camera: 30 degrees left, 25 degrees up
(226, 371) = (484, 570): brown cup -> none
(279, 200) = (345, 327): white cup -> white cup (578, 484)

* * *

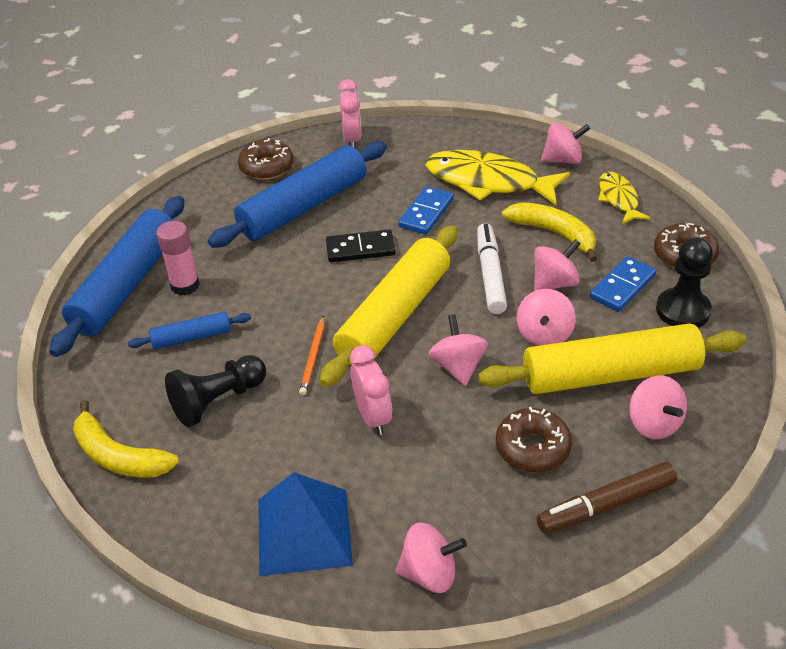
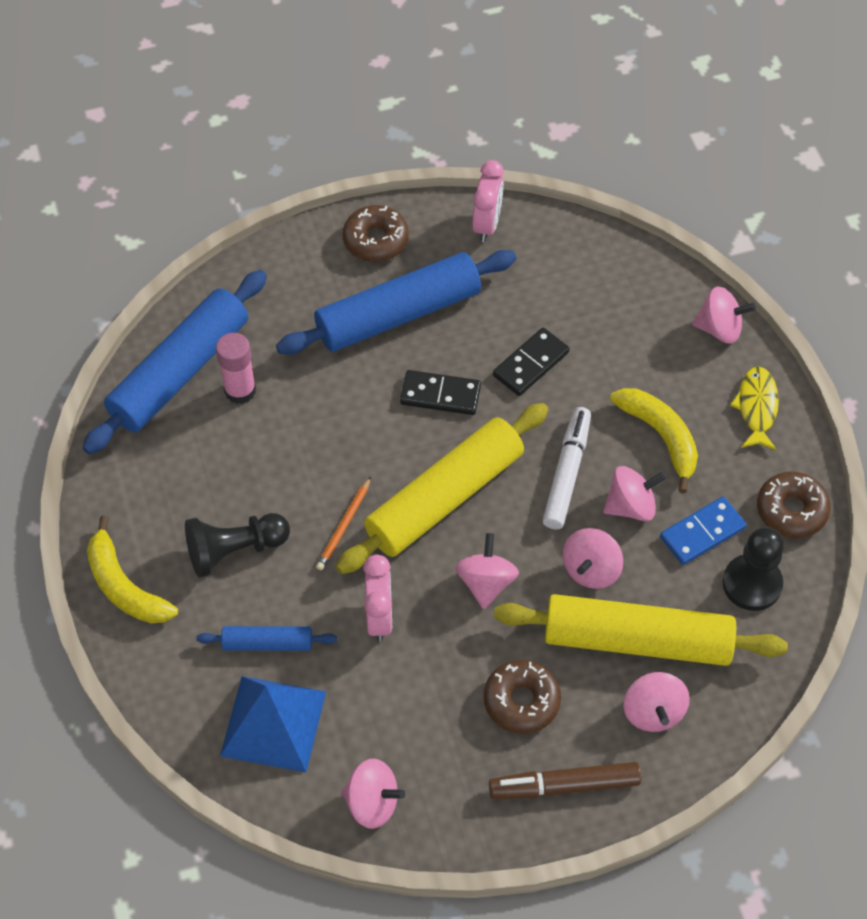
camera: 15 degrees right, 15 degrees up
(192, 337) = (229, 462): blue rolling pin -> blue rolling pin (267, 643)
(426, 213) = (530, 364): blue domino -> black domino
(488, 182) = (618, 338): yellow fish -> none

» **DIRECTIONS FOR THIS TASK**: Copy out the lines above exactly, beginning at the one that contains "(192, 337) = (229, 462): blue" and ending at the one that contains "(488, 182) = (618, 338): yellow fish -> none".

» **SOLUTION TO THE EXERCISE**:
(192, 337) = (229, 462): blue rolling pin -> blue rolling pin (267, 643)
(426, 213) = (530, 364): blue domino -> black domino
(488, 182) = (618, 338): yellow fish -> none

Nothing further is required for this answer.